### WHAT TO DO
Your reply should be only the number of lines in the records that contain the word "blue".

### RECORDS SUPPLIED
▽

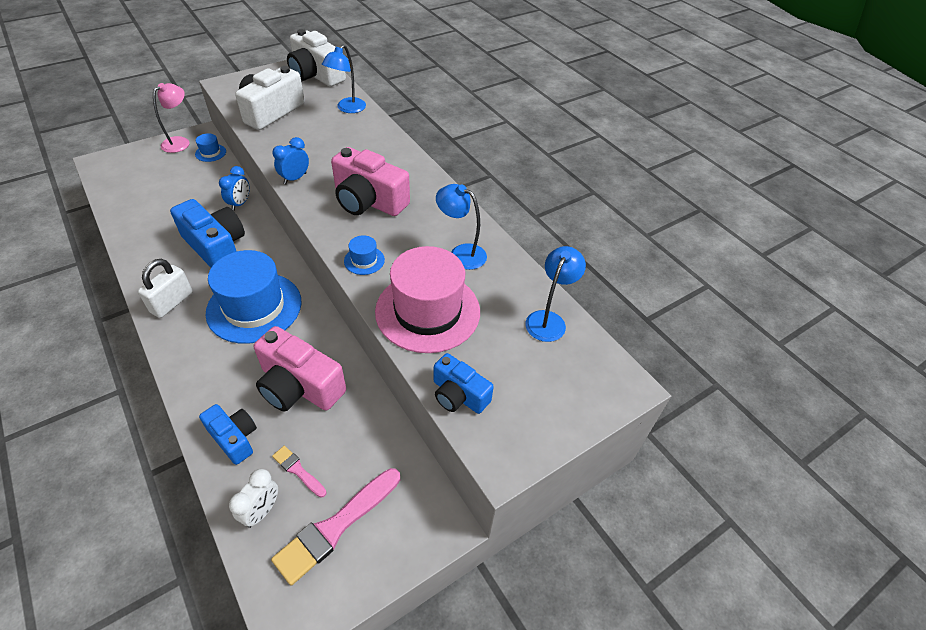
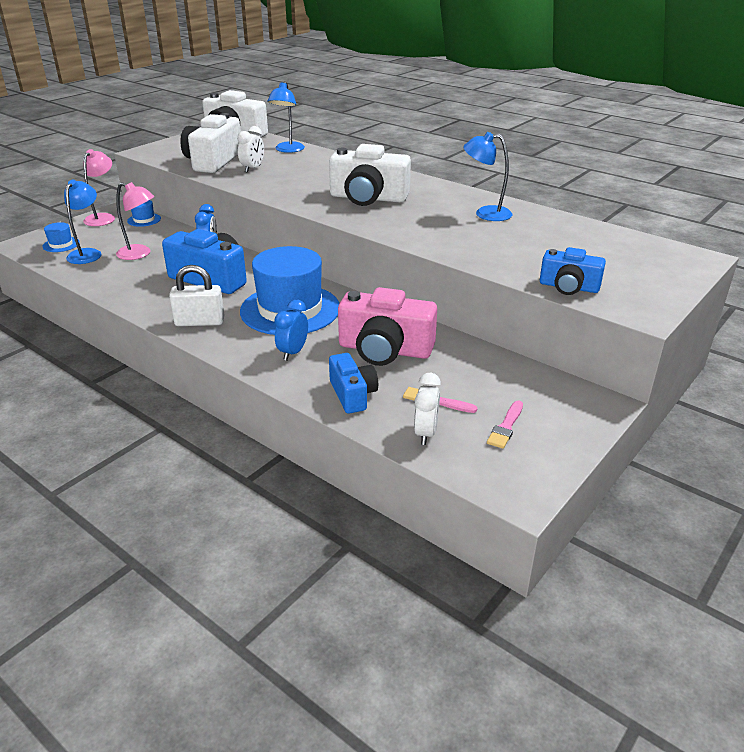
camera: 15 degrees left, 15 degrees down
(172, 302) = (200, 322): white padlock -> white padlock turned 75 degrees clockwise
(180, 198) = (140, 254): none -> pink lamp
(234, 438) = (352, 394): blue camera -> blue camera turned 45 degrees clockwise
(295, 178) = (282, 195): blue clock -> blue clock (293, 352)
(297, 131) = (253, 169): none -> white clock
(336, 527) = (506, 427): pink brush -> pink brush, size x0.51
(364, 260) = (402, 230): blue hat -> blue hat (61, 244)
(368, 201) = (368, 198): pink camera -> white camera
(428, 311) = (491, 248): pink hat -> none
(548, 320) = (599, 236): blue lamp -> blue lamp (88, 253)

△
▽

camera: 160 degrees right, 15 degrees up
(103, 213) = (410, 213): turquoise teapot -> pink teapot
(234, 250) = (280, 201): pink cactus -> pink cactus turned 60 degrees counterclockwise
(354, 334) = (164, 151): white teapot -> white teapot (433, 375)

△

### RESPONSE TO THIS TASK
4